◆ **Description of the task**: Write the entries out again. Each one must match exactly.

--------

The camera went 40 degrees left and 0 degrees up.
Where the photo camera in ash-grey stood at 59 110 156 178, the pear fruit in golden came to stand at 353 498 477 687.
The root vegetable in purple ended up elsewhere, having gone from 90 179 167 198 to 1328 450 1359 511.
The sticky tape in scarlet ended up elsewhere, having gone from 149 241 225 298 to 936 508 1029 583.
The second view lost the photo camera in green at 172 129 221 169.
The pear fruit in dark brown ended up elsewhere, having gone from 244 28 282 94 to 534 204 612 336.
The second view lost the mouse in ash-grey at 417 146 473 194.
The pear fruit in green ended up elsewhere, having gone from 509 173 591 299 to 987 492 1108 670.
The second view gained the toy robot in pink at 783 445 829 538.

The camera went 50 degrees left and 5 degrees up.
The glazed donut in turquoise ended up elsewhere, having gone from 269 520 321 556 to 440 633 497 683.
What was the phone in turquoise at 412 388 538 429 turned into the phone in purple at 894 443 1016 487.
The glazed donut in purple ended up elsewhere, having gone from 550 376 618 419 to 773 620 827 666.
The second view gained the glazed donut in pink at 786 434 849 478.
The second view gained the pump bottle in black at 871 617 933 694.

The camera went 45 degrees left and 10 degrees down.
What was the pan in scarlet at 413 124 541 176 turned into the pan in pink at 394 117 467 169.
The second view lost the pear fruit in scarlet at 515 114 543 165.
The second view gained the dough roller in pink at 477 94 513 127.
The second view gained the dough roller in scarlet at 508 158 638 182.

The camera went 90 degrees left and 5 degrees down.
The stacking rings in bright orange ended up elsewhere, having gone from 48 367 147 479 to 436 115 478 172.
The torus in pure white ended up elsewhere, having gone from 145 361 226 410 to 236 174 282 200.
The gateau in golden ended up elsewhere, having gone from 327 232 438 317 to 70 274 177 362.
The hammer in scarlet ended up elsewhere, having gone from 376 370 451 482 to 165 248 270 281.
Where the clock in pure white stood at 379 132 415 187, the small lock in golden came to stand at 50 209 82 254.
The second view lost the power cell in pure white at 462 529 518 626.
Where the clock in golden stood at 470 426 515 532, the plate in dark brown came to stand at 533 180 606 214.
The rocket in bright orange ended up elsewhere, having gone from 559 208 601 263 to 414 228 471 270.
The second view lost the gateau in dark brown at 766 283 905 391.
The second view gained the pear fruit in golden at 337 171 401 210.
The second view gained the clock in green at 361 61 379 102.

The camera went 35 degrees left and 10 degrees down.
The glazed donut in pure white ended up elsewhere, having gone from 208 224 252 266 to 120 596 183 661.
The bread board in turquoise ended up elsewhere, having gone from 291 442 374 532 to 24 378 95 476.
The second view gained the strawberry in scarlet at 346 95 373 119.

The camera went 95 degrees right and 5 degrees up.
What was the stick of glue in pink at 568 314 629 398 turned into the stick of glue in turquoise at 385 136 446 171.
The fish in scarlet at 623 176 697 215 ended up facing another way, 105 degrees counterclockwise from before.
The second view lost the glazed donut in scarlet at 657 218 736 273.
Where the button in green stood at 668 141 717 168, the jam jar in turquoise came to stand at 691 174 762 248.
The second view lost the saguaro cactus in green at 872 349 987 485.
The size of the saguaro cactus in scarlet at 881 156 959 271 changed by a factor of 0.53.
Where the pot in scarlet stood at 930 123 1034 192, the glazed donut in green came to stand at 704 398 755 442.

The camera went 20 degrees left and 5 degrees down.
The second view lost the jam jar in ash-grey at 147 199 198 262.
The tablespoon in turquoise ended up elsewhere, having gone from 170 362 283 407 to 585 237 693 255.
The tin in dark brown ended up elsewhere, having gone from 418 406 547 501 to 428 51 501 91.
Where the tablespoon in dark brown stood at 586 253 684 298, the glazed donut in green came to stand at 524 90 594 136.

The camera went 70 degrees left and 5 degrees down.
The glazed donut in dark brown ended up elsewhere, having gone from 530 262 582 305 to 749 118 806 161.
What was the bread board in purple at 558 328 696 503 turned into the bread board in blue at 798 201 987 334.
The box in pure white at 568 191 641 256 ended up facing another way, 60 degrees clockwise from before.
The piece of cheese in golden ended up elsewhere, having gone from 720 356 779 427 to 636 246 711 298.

--------

◆ **Exercise result**:
The camera went 40 degrees left and 0 degrees up.
Where the photo camera in ash-grey stood at 59 110 156 178, the pear fruit in golden came to stand at 353 498 477 687.
The root vegetable in purple ended up elsewhere, having gone from 90 179 167 198 to 1328 450 1359 511.
The sticky tape in scarlet ended up elsewhere, having gone from 149 241 225 298 to 936 508 1029 583.
The second view lost the photo camera in green at 172 129 221 169.
The pear fruit in dark brown ended up elsewhere, having gone from 244 28 282 94 to 534 204 612 336.
The second view lost the mouse in ash-grey at 417 146 473 194.
The pear fruit in green ended up elsewhere, having gone from 509 173 591 299 to 987 492 1108 670.
The second view gained the toy robot in pink at 783 445 829 538.

The camera went 50 degrees left and 5 degrees up.
The glazed donut in turquoise ended up elsewhere, having gone from 269 520 321 556 to 440 633 497 683.
What was the phone in turquoise at 412 388 538 429 turned into the phone in purple at 894 443 1016 487.
The glazed donut in purple ended up elsewhere, having gone from 550 376 618 419 to 773 620 827 666.
The second view gained the glazed donut in pink at 786 434 849 478.
The second view gained the pump bottle in black at 871 617 933 694.

The camera went 45 degrees left and 10 degrees down.
What was the pan in scarlet at 413 124 541 176 turned into the pan in pink at 394 117 467 169.
The second view lost the pear fruit in scarlet at 515 114 543 165.
The second view gained the dough roller in pink at 477 94 513 127.
The second view gained the dough roller in scarlet at 508 158 638 182.

The camera went 90 degrees left and 5 degrees down.
The stacking rings in bright orange ended up elsewhere, having gone from 48 367 147 479 to 436 115 478 172.
The torus in pure white ended up elsewhere, having gone from 145 361 226 410 to 236 174 282 200.
The gateau in golden ended up elsewhere, having gone from 327 232 438 317 to 70 274 177 362.
The hammer in scarlet ended up elsewhere, having gone from 376 370 451 482 to 165 248 270 281.
Where the clock in pure white stood at 379 132 415 187, the small lock in golden came to stand at 50 209 82 254.
The second view lost the power cell in pure white at 462 529 518 626.
Where the clock in golden stood at 470 426 515 532, the plate in dark brown came to stand at 533 180 606 214.
The rocket in bright orange ended up elsewhere, having gone from 559 208 601 263 to 414 228 471 270.
The second view lost the gateau in dark brown at 766 283 905 391.
The second view gained the pear fruit in golden at 337 171 401 210.
The second view gained the clock in green at 361 61 379 102.

The camera went 35 degrees left and 10 degrees down.
The glazed donut in pure white ended up elsewhere, having gone from 208 224 252 266 to 120 596 183 661.
The bread board in turquoise ended up elsewhere, having gone from 291 442 374 532 to 24 378 95 476.
The second view gained the strawberry in scarlet at 346 95 373 119.

The camera went 95 degrees right and 5 degrees up.
What was the stick of glue in pink at 568 314 629 398 turned into the stick of glue in turquoise at 385 136 446 171.
The fish in scarlet at 623 176 697 215 ended up facing another way, 105 degrees counterclockwise from before.
The second view lost the glazed donut in scarlet at 657 218 736 273.
Where the button in green stood at 668 141 717 168, the jam jar in turquoise came to stand at 691 174 762 248.
The second view lost the saguaro cactus in green at 872 349 987 485.
The size of the saguaro cactus in scarlet at 881 156 959 271 changed by a factor of 0.53.
Where the pot in scarlet stood at 930 123 1034 192, the glazed donut in green came to stand at 704 398 755 442.

The camera went 20 degrees left and 5 degrees down.
The second view lost the jam jar in ash-grey at 147 199 198 262.
The tablespoon in turquoise ended up elsewhere, having gone from 170 362 283 407 to 585 237 693 255.
The tin in dark brown ended up elsewhere, having gone from 418 406 547 501 to 428 51 501 91.
Where the tablespoon in dark brown stood at 586 253 684 298, the glazed donut in green came to stand at 524 90 594 136.

The camera went 70 degrees left and 5 degrees down.
The glazed donut in dark brown ended up elsewhere, having gone from 530 262 582 305 to 749 118 806 161.
What was the bread board in purple at 558 328 696 503 turned into the bread board in blue at 798 201 987 334.
The box in pure white at 568 191 641 256 ended up facing another way, 60 degrees clockwise from before.
The piece of cheese in golden ended up elsewhere, having gone from 720 356 779 427 to 636 246 711 298.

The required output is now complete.